Each record that comes next should be output exactly; pictures do not belong in the copy.

Material provided
━━━━━━

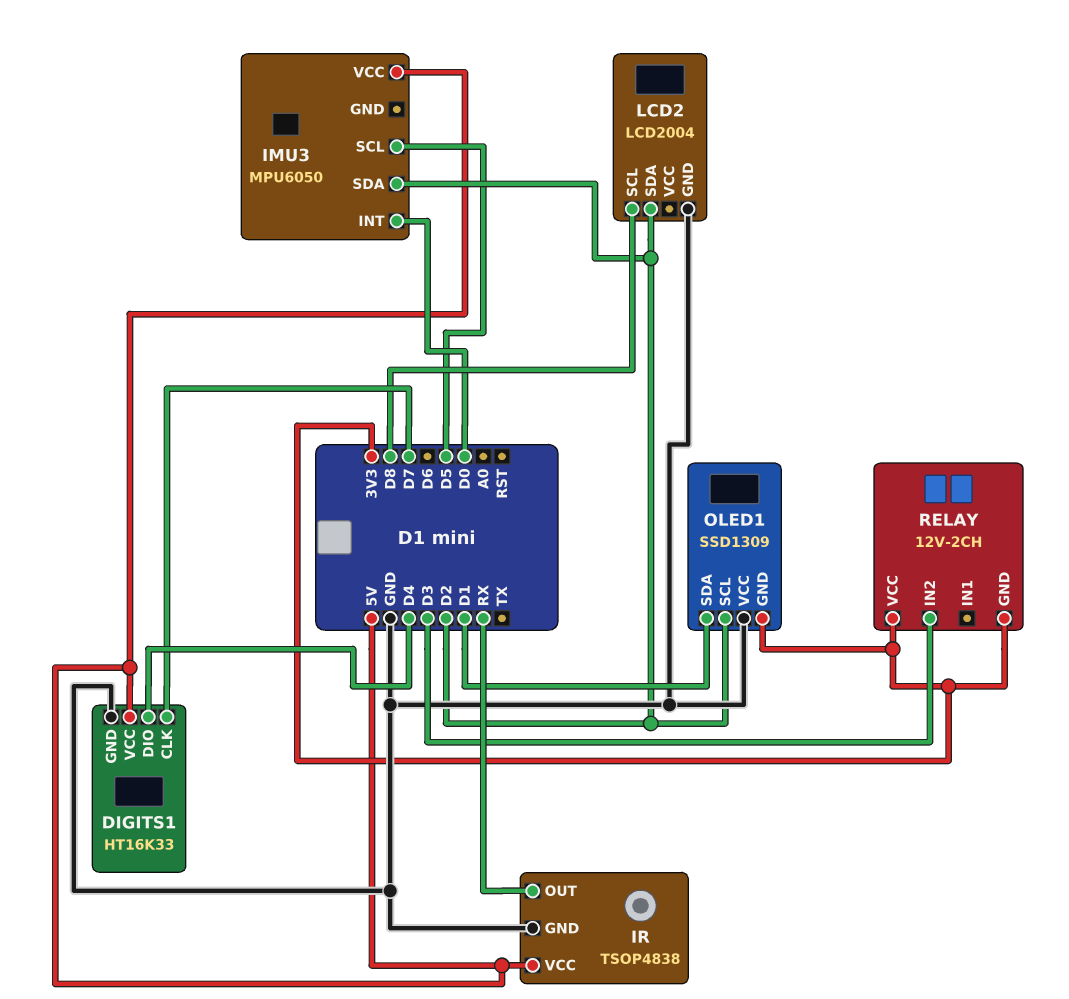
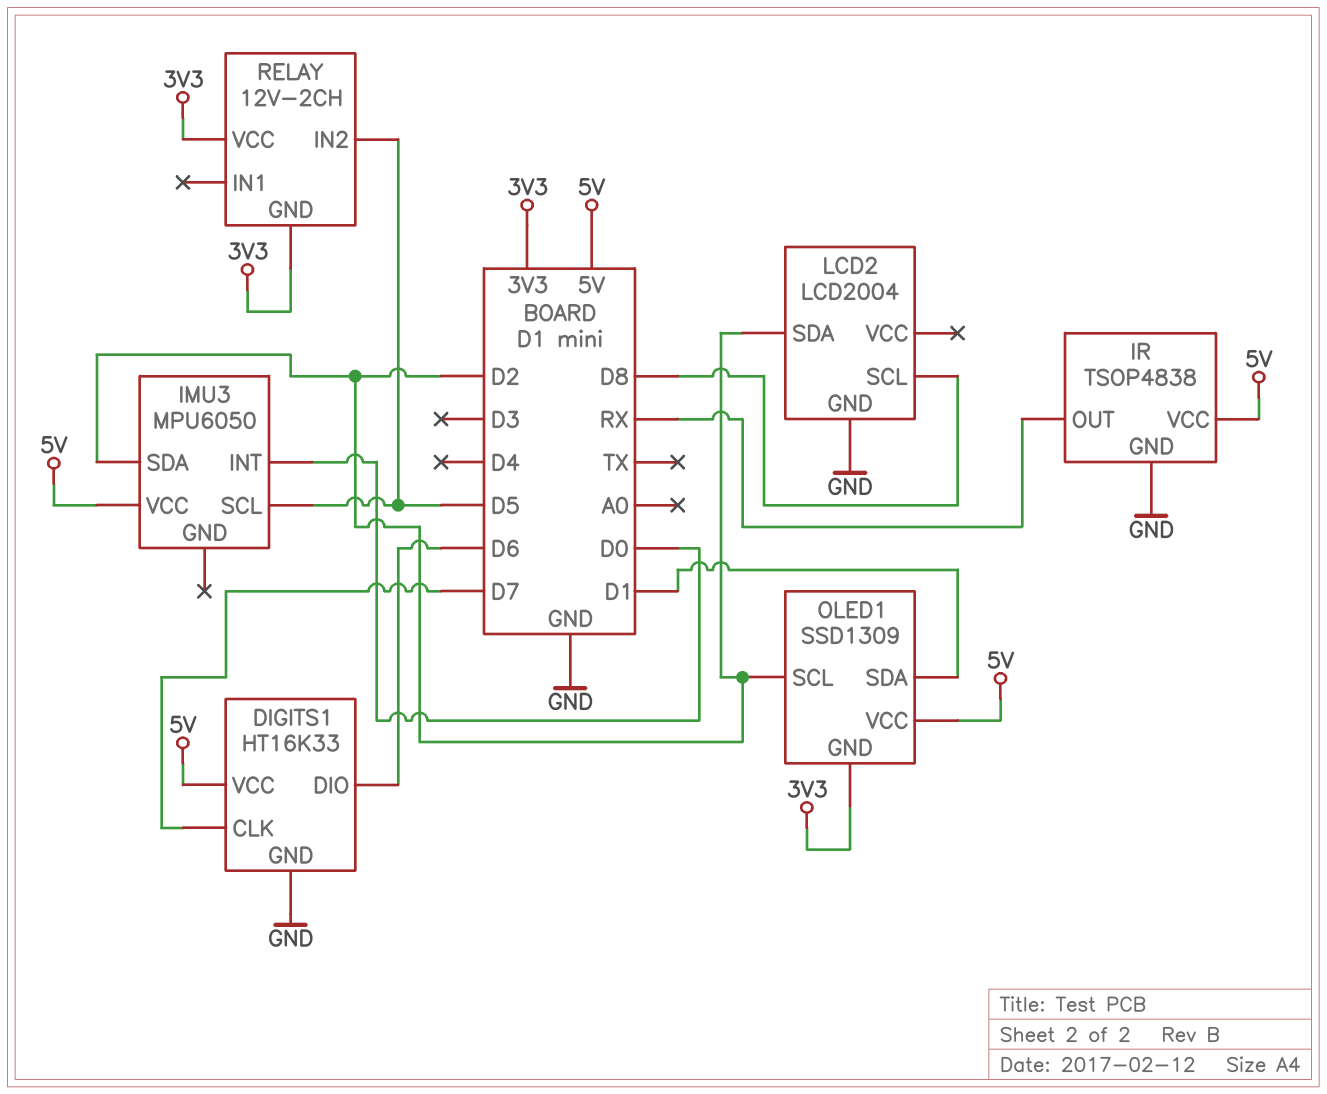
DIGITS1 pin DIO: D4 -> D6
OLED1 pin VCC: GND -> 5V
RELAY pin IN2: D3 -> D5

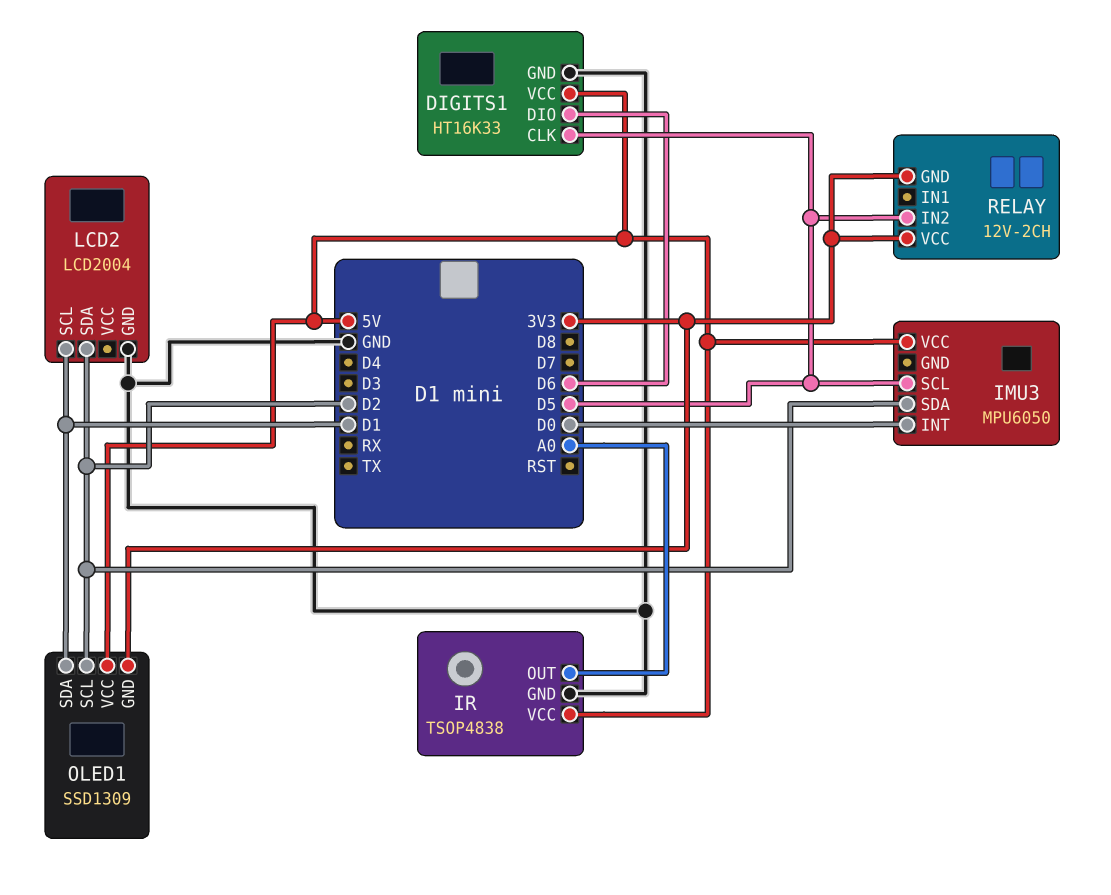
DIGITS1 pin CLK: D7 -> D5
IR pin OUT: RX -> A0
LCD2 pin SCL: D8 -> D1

━━━━━━

Written answer
DIGITS1 pin DIO: D4 -> D6
OLED1 pin VCC: GND -> 5V
RELAY pin IN2: D3 -> D5

DIGITS1 pin CLK: D7 -> D5
IR pin OUT: RX -> A0
LCD2 pin SCL: D8 -> D1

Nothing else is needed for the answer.